__Source information__.
·····

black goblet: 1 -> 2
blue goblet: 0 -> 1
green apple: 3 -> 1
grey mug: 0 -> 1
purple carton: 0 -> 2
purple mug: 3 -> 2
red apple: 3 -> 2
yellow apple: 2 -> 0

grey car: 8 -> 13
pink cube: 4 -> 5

·····

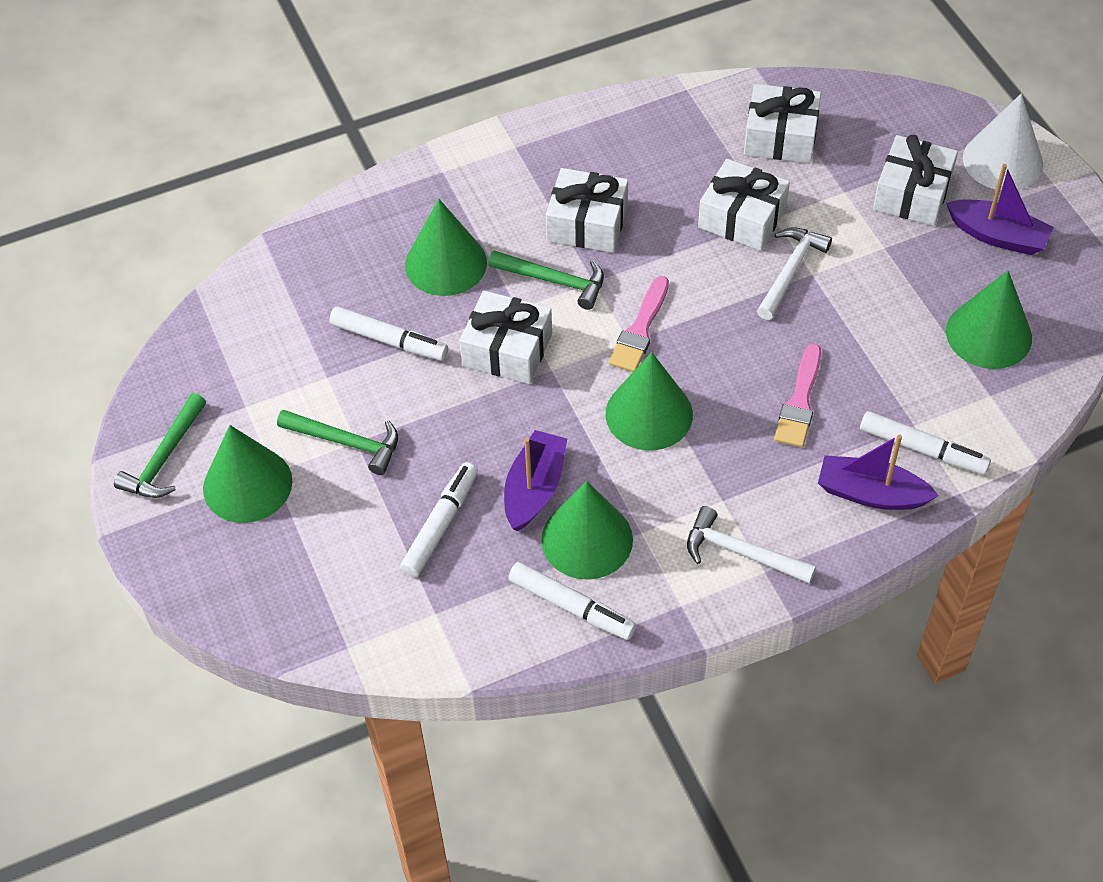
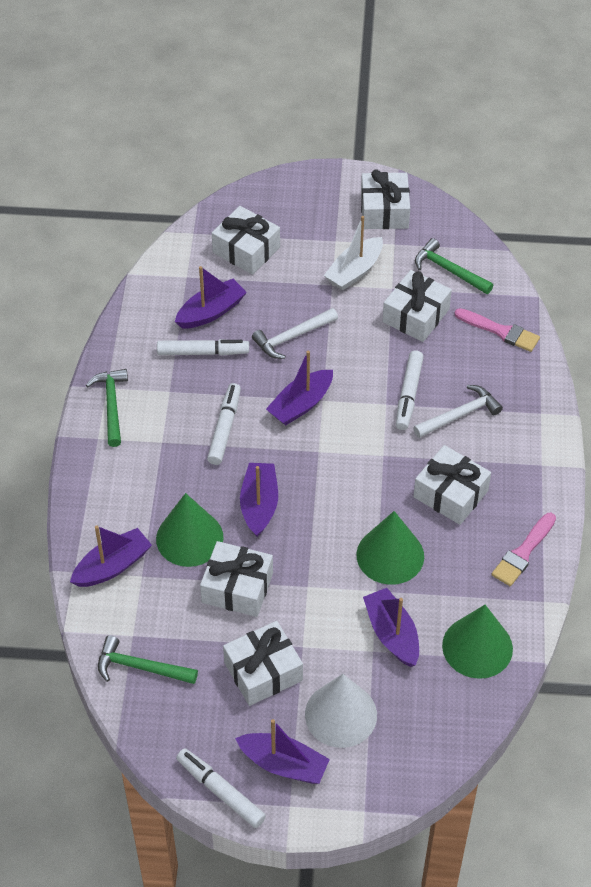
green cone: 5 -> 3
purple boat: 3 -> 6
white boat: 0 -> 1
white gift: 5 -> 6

·····

__What the task requires__. Filter the entries above down to the lines that hold the word "apple", and copy those lines.

__Output for this exercise__.
green apple: 3 -> 1
red apple: 3 -> 2
yellow apple: 2 -> 0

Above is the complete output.